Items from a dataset
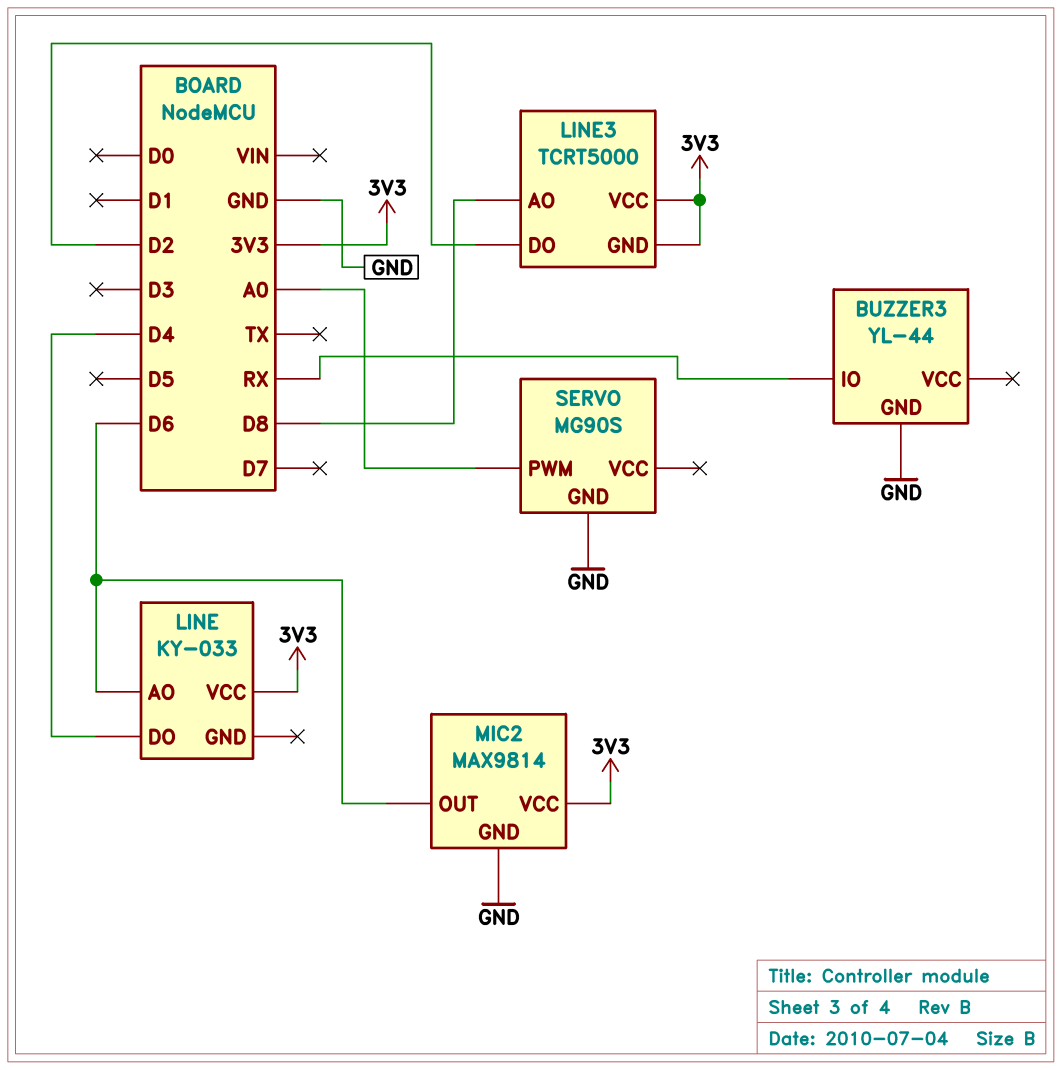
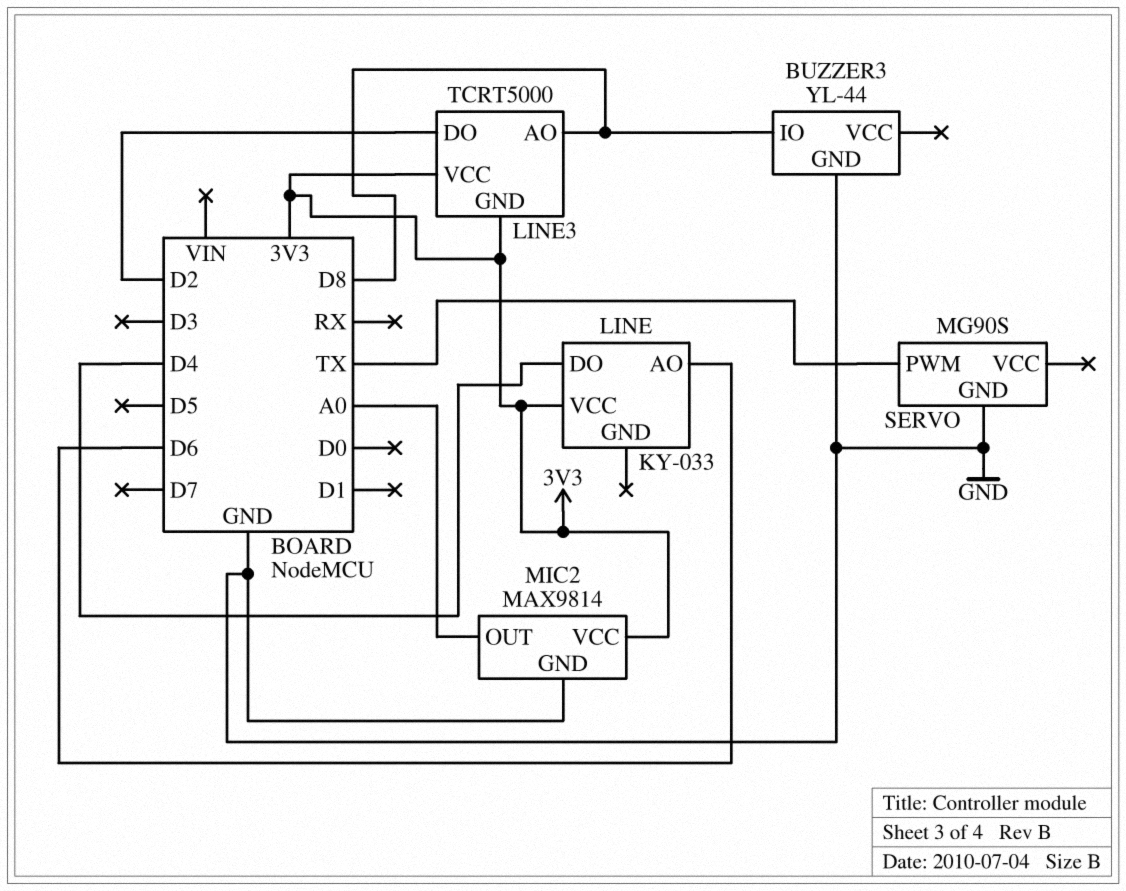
BUZZER3 pin IO: RX -> D8
MIC2 pin OUT: D6 -> A0
SERVO pin PWM: A0 -> TX

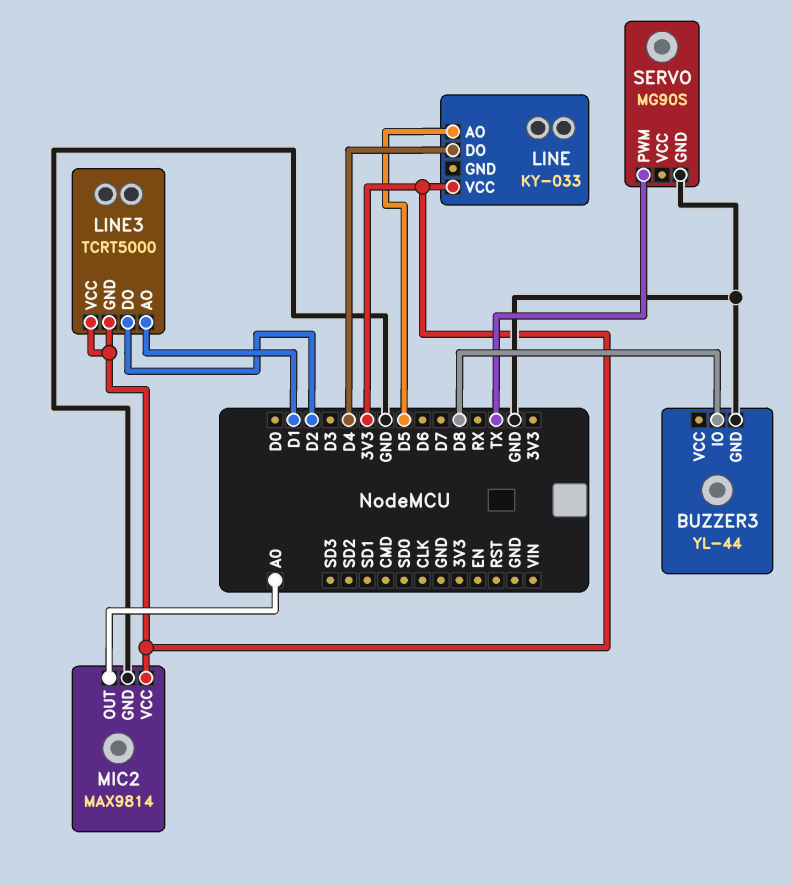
LINE pin AO: D6 -> D5
LINE3 pin AO: D8 -> D1

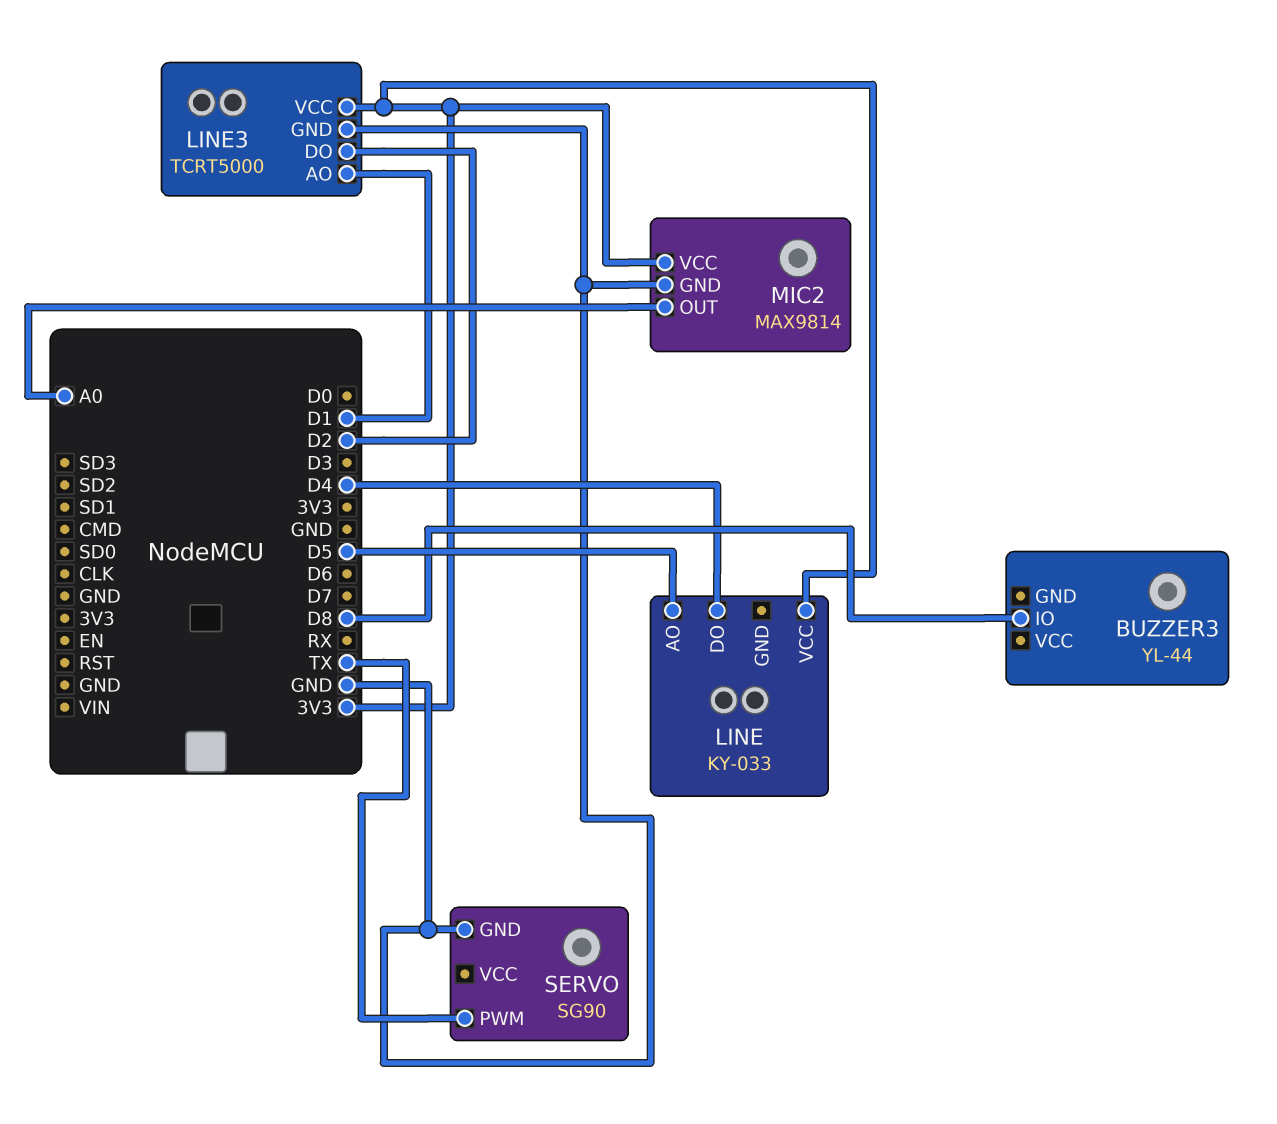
BUZZER3 pin GND: GND -> none
LINE3 pin GND: 3V3 -> GND
SERVO: MG90S -> SG90

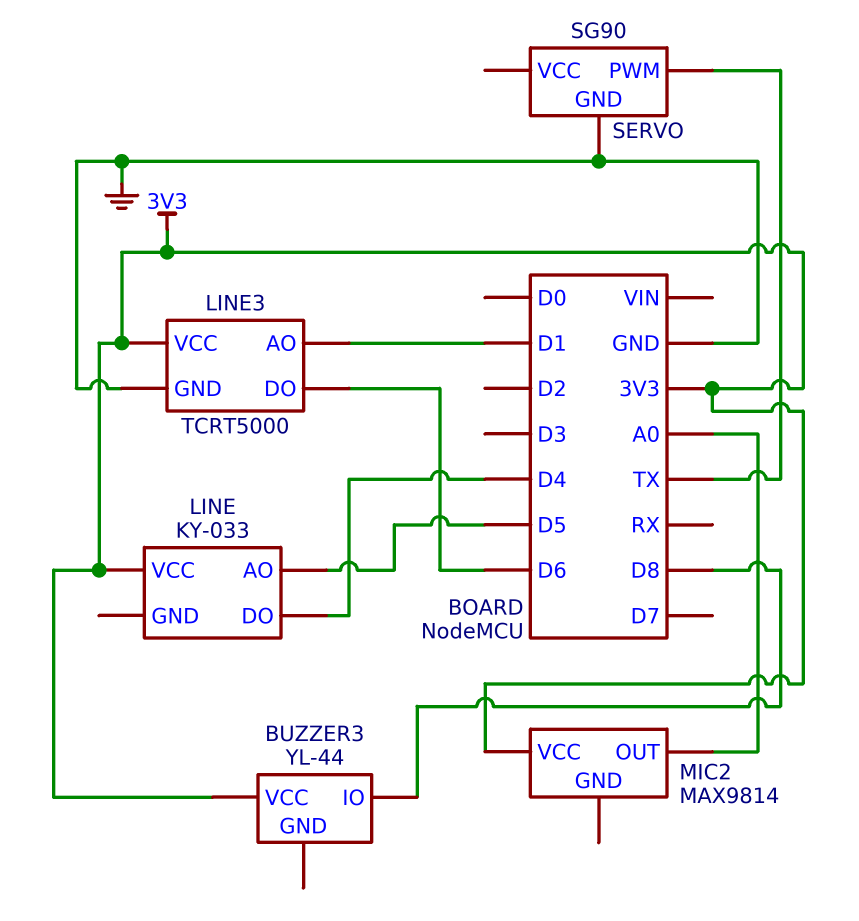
BUZZER3 pin VCC: none -> 3V3
LINE3 pin DO: D2 -> D6
MIC2 pin GND: GND -> none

**Work item:**
Exclude the images, then output the data above word for word.

**Solution:**
BUZZER3 pin IO: RX -> D8
MIC2 pin OUT: D6 -> A0
SERVO pin PWM: A0 -> TX

LINE pin AO: D6 -> D5
LINE3 pin AO: D8 -> D1

BUZZER3 pin GND: GND -> none
LINE3 pin GND: 3V3 -> GND
SERVO: MG90S -> SG90

BUZZER3 pin VCC: none -> 3V3
LINE3 pin DO: D2 -> D6
MIC2 pin GND: GND -> none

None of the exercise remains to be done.